WORK INSTRUCTIONS
Output the line that contains "white 2x2 brick" and every line after it to the end of the entries, with nothing added or left out.

------ SUPPLIED RECORDS ------

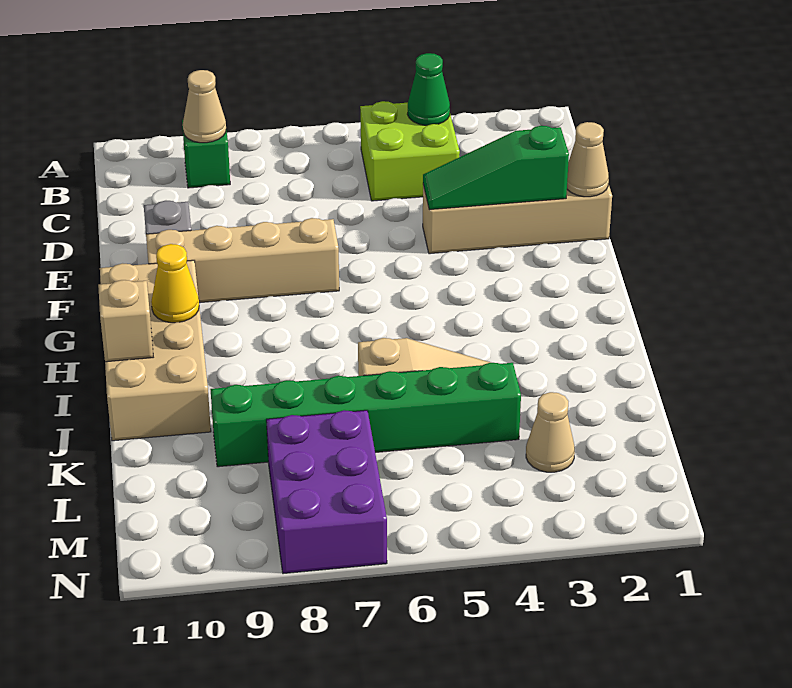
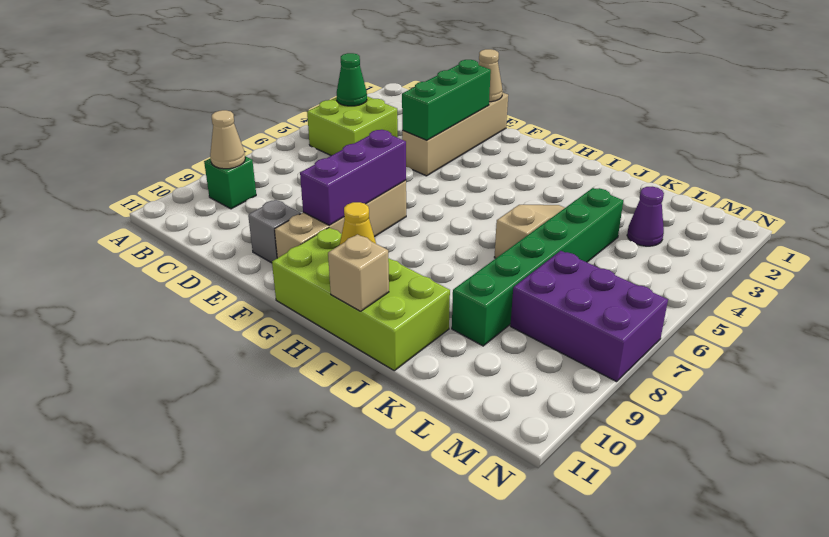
green 1x3 slope [423,126,569,210] -> green 1x3 brick [402,60,491,140]
none -> purple 1x3 brick [300,130,406,225]
tan 2x4 brick [100,260,211,441] -> lime 2x4 brick [272,228,450,371]
tan 1x1 cone [526,392,575,472] -> purple 1x1 cone [627,187,664,246]

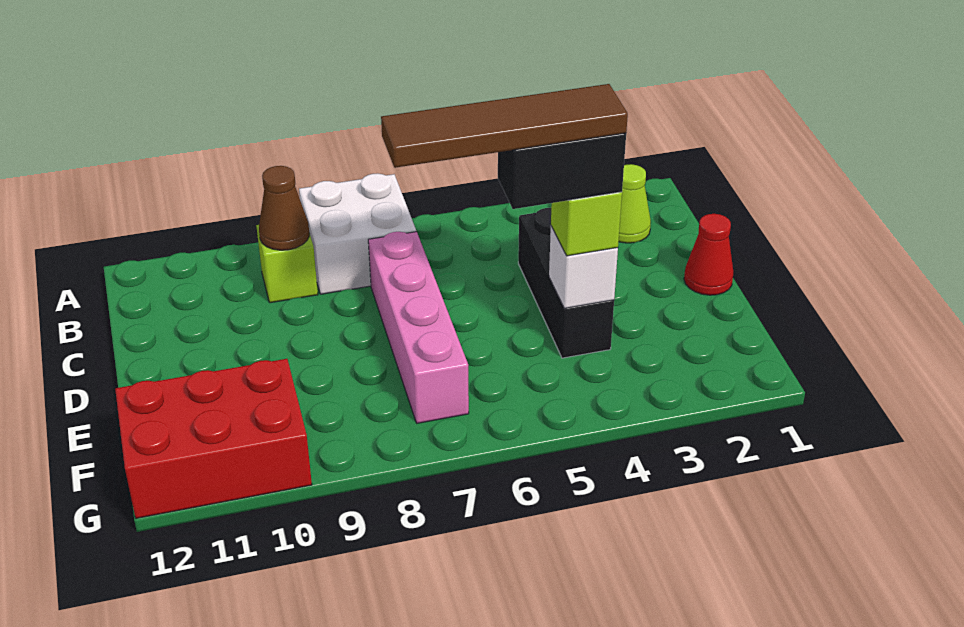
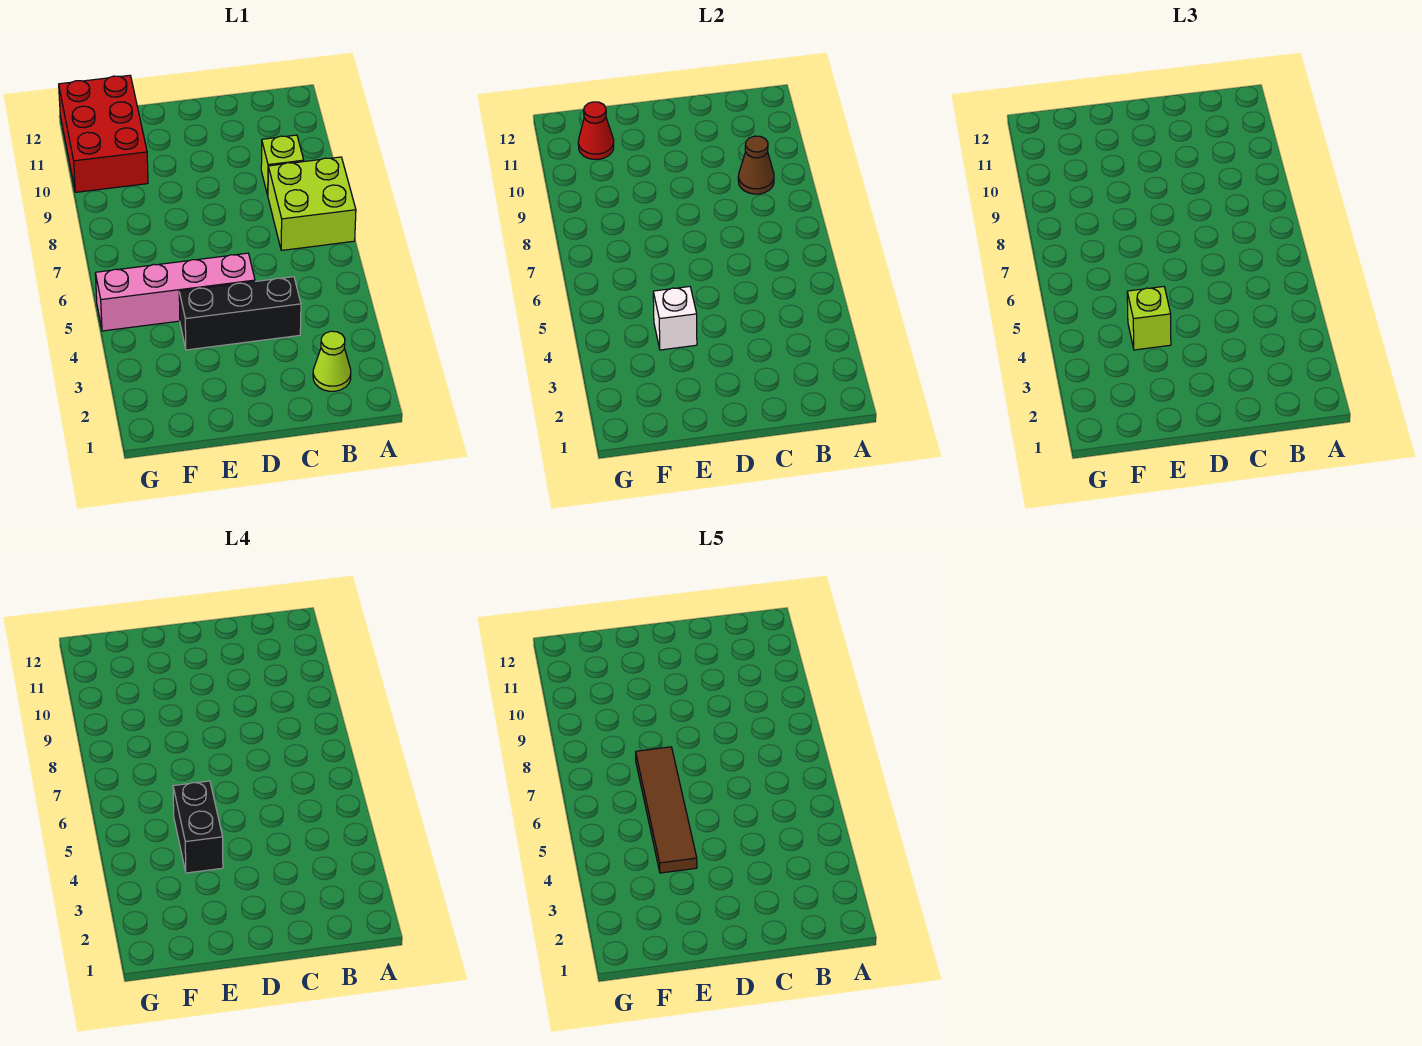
white 2x2 brick [299,173,416,294] -> lime 2x2 brick [268,157,356,250]
pink 1x4 brick [368,232,469,423] -> pink 1x4 brick moved to [95,253,255,331]
red 1x1 cone [684,214,734,295] -> red 1x1 cone moved to [578,102,614,159]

------

YOUR SOLUTION
white 2x2 brick [299,173,416,294] -> lime 2x2 brick [268,157,356,250]
pink 1x4 brick [368,232,469,423] -> pink 1x4 brick moved to [95,253,255,331]
red 1x1 cone [684,214,734,295] -> red 1x1 cone moved to [578,102,614,159]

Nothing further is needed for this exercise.